* Problem to solve *
An unaltered copy of every line below is the expected output.

>>>

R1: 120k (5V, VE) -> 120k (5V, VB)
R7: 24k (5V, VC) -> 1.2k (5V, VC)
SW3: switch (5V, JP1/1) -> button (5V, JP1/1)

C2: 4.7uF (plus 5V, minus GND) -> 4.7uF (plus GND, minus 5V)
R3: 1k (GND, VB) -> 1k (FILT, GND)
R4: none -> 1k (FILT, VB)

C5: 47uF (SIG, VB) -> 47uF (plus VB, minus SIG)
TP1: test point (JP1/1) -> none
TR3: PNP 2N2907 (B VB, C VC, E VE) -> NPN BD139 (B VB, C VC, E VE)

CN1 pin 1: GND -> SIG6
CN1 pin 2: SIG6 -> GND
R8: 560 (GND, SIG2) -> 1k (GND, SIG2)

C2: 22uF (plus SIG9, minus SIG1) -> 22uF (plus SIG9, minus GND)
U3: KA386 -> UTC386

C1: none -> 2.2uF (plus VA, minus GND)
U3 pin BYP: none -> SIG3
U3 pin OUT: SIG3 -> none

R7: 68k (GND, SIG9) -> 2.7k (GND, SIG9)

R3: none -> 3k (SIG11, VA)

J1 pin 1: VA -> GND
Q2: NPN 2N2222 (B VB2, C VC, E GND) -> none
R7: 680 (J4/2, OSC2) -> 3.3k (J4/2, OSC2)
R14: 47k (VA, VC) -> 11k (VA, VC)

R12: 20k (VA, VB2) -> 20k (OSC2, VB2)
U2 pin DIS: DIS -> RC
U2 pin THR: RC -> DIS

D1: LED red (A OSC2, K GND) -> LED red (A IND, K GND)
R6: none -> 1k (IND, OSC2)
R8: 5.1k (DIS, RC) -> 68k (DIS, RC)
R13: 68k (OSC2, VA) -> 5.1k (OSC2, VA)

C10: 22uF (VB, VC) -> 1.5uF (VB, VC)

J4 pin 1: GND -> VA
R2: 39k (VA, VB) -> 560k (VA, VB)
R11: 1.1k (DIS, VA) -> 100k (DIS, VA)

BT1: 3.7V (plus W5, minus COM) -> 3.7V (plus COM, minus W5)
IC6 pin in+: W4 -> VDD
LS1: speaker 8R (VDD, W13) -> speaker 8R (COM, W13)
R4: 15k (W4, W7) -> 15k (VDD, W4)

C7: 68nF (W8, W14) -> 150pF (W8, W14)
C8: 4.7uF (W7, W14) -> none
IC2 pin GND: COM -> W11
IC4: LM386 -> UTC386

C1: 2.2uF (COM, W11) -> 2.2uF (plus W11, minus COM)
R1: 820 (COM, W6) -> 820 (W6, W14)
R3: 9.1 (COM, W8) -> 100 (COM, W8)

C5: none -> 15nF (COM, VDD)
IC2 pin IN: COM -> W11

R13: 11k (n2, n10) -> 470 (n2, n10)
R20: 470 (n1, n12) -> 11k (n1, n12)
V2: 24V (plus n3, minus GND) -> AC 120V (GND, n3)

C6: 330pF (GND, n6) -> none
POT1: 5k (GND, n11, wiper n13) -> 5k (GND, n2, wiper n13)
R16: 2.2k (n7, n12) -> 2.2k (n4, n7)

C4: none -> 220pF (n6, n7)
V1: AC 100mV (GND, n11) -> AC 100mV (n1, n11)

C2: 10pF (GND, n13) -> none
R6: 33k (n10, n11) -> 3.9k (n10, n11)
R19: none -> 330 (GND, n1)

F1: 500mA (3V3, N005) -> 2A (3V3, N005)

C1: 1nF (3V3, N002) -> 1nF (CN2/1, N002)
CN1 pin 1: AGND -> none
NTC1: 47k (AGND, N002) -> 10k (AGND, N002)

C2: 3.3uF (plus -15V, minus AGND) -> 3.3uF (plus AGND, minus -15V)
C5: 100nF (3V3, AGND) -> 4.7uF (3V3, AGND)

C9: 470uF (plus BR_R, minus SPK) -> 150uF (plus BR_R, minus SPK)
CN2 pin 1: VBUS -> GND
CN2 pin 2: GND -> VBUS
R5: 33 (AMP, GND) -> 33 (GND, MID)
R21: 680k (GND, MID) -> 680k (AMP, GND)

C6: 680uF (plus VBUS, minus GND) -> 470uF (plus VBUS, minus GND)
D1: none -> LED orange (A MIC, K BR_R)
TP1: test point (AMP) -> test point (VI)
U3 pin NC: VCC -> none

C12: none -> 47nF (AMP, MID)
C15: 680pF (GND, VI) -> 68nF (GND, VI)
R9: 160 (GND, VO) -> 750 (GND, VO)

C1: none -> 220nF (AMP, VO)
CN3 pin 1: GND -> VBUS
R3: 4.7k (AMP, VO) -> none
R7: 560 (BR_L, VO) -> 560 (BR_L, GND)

<<<

* Your solution *
R1: 120k (5V, VE) -> 120k (5V, VB)
R7: 24k (5V, VC) -> 1.2k (5V, VC)
SW3: switch (5V, JP1/1) -> button (5V, JP1/1)

C2: 4.7uF (plus 5V, minus GND) -> 4.7uF (plus GND, minus 5V)
R3: 1k (GND, VB) -> 1k (FILT, GND)
R4: none -> 1k (FILT, VB)

C5: 47uF (SIG, VB) -> 47uF (plus VB, minus SIG)
TP1: test point (JP1/1) -> none
TR3: PNP 2N2907 (B VB, C VC, E VE) -> NPN BD139 (B VB, C VC, E VE)

CN1 pin 1: GND -> SIG6
CN1 pin 2: SIG6 -> GND
R8: 560 (GND, SIG2) -> 1k (GND, SIG2)

C2: 22uF (plus SIG9, minus SIG1) -> 22uF (plus SIG9, minus GND)
U3: KA386 -> UTC386

C1: none -> 2.2uF (plus VA, minus GND)
U3 pin BYP: none -> SIG3
U3 pin OUT: SIG3 -> none

R7: 68k (GND, SIG9) -> 2.7k (GND, SIG9)

R3: none -> 3k (SIG11, VA)

J1 pin 1: VA -> GND
Q2: NPN 2N2222 (B VB2, C VC, E GND) -> none
R7: 680 (J4/2, OSC2) -> 3.3k (J4/2, OSC2)
R14: 47k (VA, VC) -> 11k (VA, VC)

R12: 20k (VA, VB2) -> 20k (OSC2, VB2)
U2 pin DIS: DIS -> RC
U2 pin THR: RC -> DIS

D1: LED red (A OSC2, K GND) -> LED red (A IND, K GND)
R6: none -> 1k (IND, OSC2)
R8: 5.1k (DIS, RC) -> 68k (DIS, RC)
R13: 68k (OSC2, VA) -> 5.1k (OSC2, VA)

C10: 22uF (VB, VC) -> 1.5uF (VB, VC)

J4 pin 1: GND -> VA
R2: 39k (VA, VB) -> 560k (VA, VB)
R11: 1.1k (DIS, VA) -> 100k (DIS, VA)

BT1: 3.7V (plus W5, minus COM) -> 3.7V (plus COM, minus W5)
IC6 pin in+: W4 -> VDD
LS1: speaker 8R (VDD, W13) -> speaker 8R (COM, W13)
R4: 15k (W4, W7) -> 15k (VDD, W4)

C7: 68nF (W8, W14) -> 150pF (W8, W14)
C8: 4.7uF (W7, W14) -> none
IC2 pin GND: COM -> W11
IC4: LM386 -> UTC386

C1: 2.2uF (COM, W11) -> 2.2uF (plus W11, minus COM)
R1: 820 (COM, W6) -> 820 (W6, W14)
R3: 9.1 (COM, W8) -> 100 (COM, W8)

C5: none -> 15nF (COM, VDD)
IC2 pin IN: COM -> W11

R13: 11k (n2, n10) -> 470 (n2, n10)
R20: 470 (n1, n12) -> 11k (n1, n12)
V2: 24V (plus n3, minus GND) -> AC 120V (GND, n3)

C6: 330pF (GND, n6) -> none
POT1: 5k (GND, n11, wiper n13) -> 5k (GND, n2, wiper n13)
R16: 2.2k (n7, n12) -> 2.2k (n4, n7)

C4: none -> 220pF (n6, n7)
V1: AC 100mV (GND, n11) -> AC 100mV (n1, n11)

C2: 10pF (GND, n13) -> none
R6: 33k (n10, n11) -> 3.9k (n10, n11)
R19: none -> 330 (GND, n1)

F1: 500mA (3V3, N005) -> 2A (3V3, N005)

C1: 1nF (3V3, N002) -> 1nF (CN2/1, N002)
CN1 pin 1: AGND -> none
NTC1: 47k (AGND, N002) -> 10k (AGND, N002)

C2: 3.3uF (plus -15V, minus AGND) -> 3.3uF (plus AGND, minus -15V)
C5: 100nF (3V3, AGND) -> 4.7uF (3V3, AGND)

C9: 470uF (plus BR_R, minus SPK) -> 150uF (plus BR_R, minus SPK)
CN2 pin 1: VBUS -> GND
CN2 pin 2: GND -> VBUS
R5: 33 (AMP, GND) -> 33 (GND, MID)
R21: 680k (GND, MID) -> 680k (AMP, GND)

C6: 680uF (plus VBUS, minus GND) -> 470uF (plus VBUS, minus GND)
D1: none -> LED orange (A MIC, K BR_R)
TP1: test point (AMP) -> test point (VI)
U3 pin NC: VCC -> none

C12: none -> 47nF (AMP, MID)
C15: 680pF (GND, VI) -> 68nF (GND, VI)
R9: 160 (GND, VO) -> 750 (GND, VO)

C1: none -> 220nF (AMP, VO)
CN3 pin 1: GND -> VBUS
R3: 4.7k (AMP, VO) -> none
R7: 560 (BR_L, VO) -> 560 (BR_L, GND)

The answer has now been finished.